_Exercise requirements_: Copy every line of the records below that holds the word "black".

(Beginning of Stored data)

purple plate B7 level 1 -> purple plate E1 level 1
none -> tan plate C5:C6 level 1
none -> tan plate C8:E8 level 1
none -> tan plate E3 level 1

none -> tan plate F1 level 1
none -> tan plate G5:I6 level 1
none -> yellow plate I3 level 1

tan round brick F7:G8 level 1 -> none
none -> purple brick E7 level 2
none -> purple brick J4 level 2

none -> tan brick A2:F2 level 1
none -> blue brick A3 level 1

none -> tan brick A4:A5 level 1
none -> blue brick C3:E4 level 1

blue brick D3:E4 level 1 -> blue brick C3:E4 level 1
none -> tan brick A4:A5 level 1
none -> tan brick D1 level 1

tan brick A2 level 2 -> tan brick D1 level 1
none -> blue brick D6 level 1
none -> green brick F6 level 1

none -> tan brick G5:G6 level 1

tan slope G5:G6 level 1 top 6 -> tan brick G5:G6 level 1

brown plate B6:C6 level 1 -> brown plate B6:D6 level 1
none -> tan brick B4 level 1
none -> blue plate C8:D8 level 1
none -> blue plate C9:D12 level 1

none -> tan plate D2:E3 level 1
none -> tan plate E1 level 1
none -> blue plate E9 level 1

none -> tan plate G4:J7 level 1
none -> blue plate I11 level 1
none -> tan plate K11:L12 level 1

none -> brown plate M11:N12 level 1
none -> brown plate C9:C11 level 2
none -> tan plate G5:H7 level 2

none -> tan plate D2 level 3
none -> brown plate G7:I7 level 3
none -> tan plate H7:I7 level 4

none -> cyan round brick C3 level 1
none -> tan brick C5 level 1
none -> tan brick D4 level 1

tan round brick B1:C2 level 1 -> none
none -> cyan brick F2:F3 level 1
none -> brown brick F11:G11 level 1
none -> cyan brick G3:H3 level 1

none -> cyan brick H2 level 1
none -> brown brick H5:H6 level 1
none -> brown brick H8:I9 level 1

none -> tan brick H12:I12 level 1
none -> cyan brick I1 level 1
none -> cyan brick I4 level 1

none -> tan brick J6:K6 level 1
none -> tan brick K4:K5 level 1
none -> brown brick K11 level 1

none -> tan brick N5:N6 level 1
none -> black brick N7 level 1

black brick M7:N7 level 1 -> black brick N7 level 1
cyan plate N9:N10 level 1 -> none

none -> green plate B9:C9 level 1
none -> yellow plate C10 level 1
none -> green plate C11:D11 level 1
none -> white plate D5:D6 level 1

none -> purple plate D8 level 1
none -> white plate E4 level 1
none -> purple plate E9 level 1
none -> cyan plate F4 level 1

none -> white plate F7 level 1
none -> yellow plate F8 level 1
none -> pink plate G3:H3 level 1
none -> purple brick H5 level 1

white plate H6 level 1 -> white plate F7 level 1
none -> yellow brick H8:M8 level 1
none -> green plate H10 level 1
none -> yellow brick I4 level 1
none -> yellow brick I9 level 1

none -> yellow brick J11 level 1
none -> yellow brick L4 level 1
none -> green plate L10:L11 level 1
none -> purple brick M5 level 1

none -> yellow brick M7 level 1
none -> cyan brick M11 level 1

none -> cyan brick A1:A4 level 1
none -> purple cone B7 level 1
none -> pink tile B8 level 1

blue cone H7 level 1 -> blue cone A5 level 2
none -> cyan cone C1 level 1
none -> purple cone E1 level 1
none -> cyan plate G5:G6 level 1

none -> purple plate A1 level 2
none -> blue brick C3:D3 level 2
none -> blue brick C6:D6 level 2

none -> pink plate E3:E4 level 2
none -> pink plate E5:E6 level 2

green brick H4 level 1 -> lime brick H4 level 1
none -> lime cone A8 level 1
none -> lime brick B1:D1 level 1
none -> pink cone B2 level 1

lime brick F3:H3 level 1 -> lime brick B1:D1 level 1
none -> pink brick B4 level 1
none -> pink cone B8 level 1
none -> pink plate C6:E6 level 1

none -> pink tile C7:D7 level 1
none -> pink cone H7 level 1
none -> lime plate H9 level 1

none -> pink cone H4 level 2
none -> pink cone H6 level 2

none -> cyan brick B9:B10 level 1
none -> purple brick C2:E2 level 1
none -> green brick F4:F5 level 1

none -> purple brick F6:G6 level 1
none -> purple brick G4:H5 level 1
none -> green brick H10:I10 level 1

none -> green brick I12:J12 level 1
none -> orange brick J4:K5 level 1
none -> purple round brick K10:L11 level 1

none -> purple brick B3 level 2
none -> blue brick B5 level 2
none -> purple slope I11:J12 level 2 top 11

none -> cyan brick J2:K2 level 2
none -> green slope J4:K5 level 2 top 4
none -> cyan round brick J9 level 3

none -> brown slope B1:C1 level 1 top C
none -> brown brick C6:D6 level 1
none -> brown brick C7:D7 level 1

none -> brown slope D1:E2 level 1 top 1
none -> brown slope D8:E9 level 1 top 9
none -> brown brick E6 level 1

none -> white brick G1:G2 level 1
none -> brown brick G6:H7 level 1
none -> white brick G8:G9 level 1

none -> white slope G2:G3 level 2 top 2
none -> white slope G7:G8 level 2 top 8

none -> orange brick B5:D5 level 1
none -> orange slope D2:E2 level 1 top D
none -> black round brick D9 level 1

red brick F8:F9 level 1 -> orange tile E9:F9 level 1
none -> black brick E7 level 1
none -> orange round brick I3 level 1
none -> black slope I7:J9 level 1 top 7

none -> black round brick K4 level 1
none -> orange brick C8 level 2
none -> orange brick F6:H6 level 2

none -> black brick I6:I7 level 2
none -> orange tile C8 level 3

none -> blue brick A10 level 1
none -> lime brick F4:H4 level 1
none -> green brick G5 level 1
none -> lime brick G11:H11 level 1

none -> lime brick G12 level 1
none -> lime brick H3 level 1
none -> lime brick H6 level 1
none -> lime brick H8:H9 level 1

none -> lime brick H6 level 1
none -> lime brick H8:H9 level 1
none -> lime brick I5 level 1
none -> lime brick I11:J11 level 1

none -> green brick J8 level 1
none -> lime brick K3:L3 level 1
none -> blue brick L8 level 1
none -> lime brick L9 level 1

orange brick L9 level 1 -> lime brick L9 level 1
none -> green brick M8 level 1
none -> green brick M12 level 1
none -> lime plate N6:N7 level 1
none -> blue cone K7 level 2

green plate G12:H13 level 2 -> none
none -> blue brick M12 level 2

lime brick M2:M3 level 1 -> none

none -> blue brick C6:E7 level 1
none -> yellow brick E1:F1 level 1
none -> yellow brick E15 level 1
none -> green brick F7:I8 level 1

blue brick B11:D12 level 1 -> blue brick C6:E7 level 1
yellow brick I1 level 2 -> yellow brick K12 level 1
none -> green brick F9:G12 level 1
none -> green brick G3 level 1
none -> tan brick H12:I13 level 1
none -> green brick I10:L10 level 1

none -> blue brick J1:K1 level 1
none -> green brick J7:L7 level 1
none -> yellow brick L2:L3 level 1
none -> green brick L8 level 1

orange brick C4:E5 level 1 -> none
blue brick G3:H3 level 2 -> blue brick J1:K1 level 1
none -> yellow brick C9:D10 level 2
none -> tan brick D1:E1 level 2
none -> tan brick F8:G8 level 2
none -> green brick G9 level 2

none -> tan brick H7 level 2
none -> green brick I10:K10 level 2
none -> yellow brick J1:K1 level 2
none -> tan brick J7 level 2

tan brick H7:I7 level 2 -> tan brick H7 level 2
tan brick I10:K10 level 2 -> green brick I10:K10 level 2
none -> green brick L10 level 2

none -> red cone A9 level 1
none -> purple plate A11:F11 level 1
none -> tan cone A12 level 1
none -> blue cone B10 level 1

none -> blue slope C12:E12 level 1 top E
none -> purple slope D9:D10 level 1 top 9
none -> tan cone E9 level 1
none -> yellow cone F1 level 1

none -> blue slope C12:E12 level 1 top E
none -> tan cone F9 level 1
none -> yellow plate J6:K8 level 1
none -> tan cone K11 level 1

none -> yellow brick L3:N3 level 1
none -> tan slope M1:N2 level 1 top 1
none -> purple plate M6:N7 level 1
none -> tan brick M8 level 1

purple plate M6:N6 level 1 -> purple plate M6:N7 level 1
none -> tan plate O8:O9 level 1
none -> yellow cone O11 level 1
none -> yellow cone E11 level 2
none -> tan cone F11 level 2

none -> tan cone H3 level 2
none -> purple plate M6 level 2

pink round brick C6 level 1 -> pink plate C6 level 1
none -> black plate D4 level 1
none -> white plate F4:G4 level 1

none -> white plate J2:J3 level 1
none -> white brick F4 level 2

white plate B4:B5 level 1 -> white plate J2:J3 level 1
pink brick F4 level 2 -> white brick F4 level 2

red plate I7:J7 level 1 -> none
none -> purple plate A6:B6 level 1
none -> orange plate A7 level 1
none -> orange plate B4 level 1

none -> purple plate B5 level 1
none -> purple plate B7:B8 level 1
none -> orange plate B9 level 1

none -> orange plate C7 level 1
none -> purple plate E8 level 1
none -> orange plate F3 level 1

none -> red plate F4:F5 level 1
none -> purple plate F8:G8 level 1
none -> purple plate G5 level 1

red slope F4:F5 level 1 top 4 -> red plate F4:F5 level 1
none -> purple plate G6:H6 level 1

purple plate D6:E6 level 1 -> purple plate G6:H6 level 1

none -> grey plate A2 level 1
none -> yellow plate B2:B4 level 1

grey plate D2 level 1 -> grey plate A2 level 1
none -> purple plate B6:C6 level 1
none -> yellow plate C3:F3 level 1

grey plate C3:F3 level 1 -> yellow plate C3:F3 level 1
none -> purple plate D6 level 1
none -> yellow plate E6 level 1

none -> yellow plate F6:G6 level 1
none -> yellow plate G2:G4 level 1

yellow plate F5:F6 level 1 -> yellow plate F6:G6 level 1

(End of Stored data)

_Solution for this exercise_:
none -> black brick N7 level 1
black brick M7:N7 level 1 -> black brick N7 level 1
none -> black round brick D9 level 1
none -> black brick E7 level 1
none -> black slope I7:J9 level 1 top 7
none -> black round brick K4 level 1
none -> black brick I6:I7 level 2
none -> black plate D4 level 1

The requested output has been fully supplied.